INFORMATION PROVIDED Block Start

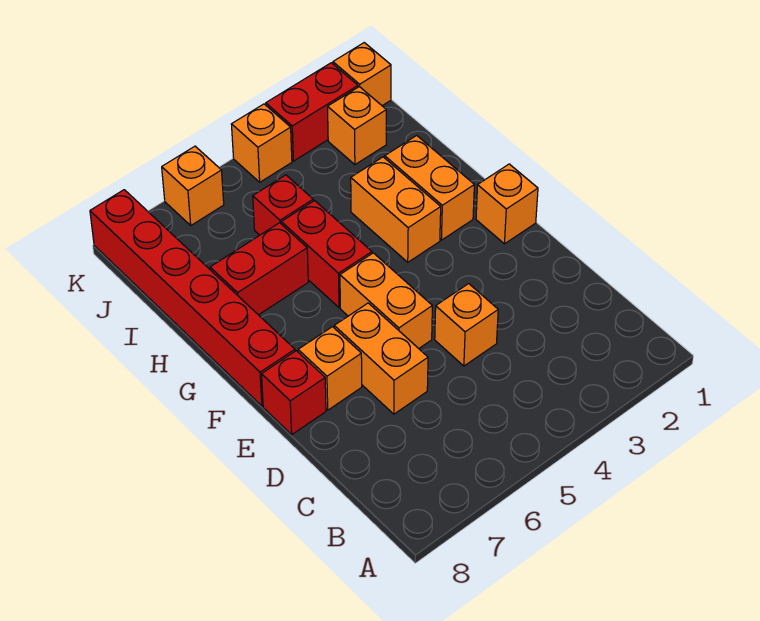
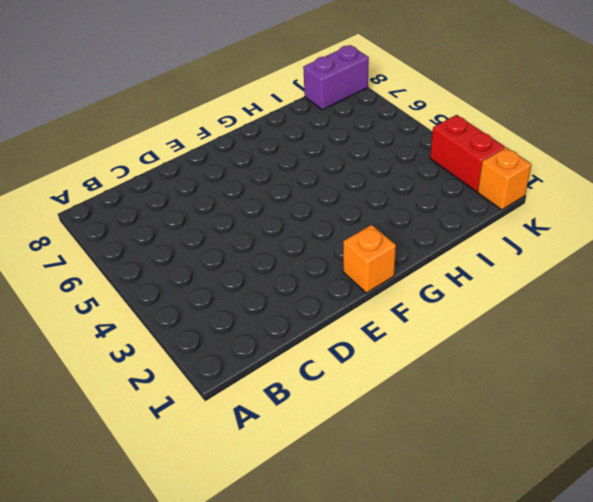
purple brick J8:K8 level 1 -> red brick F8:K8 level 1
none -> orange brick D4 level 1
none -> orange brick D6:E6 level 1
none -> orange brick E5:F5 level 1

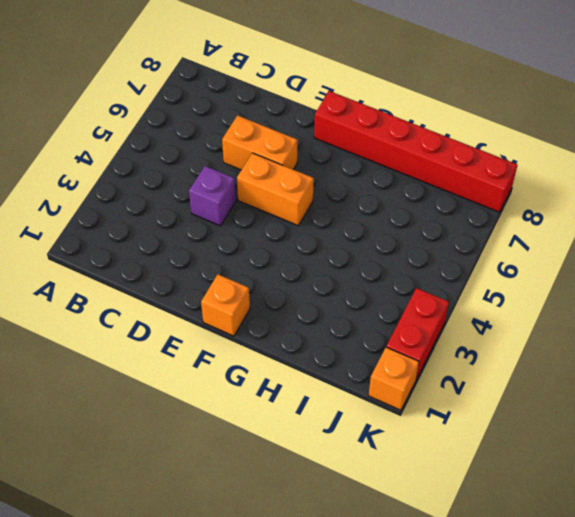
purple brick D4 level 1 -> orange brick D4 level 1
none -> orange brick E7 level 1
none -> red brick E8 level 1
none -> orange brick G2:H2 level 1

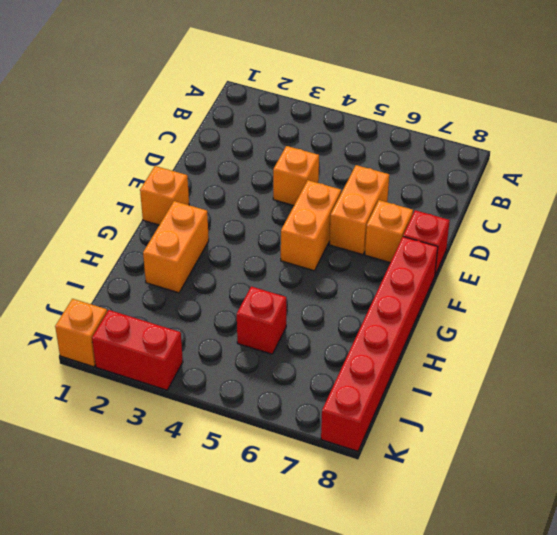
none -> orange brick G3:H3 level 1
none -> red brick G5:H5 level 1
none -> red brick H6:H7 level 1

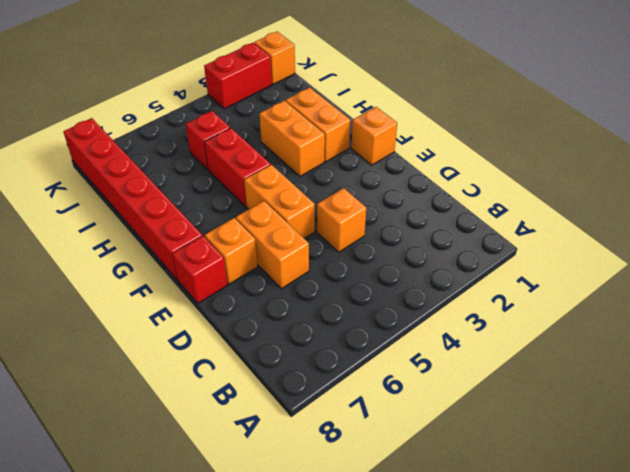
none -> red brick H6:H7 level 1
none -> orange brick J2 level 1
none -> orange brick K4 level 1

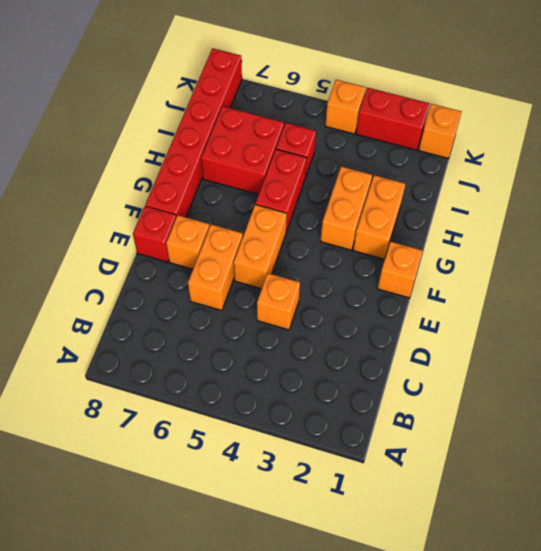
red brick H6:I7 level 1 -> red brick H6:H7 level 1
none -> orange brick J2 level 1
none -> orange brick K6 level 1

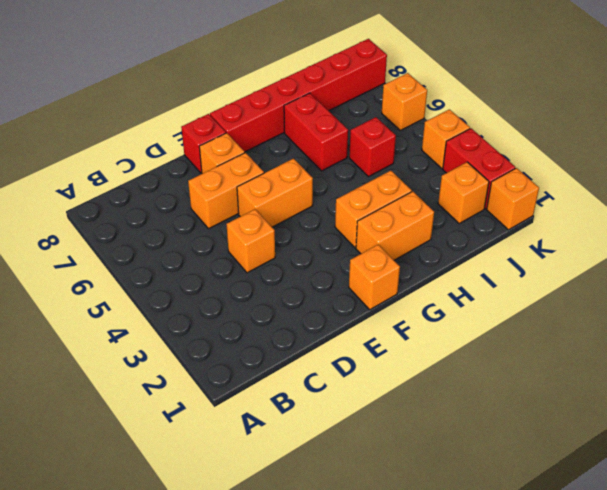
none -> red brick G5:H5 level 1

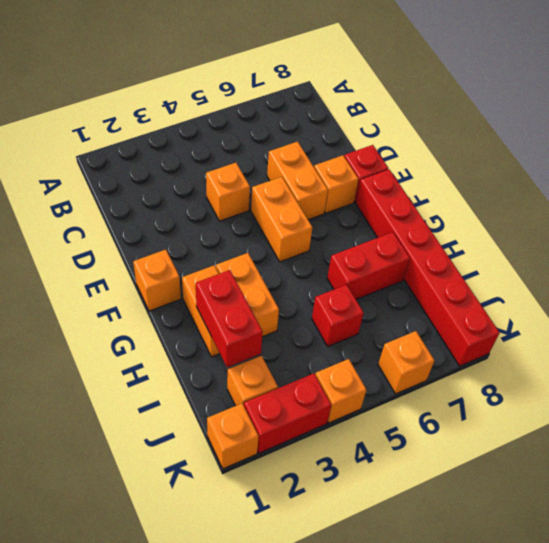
red brick H2:I2 level 2 -> red brick G5:H5 level 1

INFORMATION PROVIDED Block End

> EXERCISE BRIEF
Exactly how many lines in the listing above contain the string "orange"? Give the number without comment.

> EXERCISE RESPONSE
11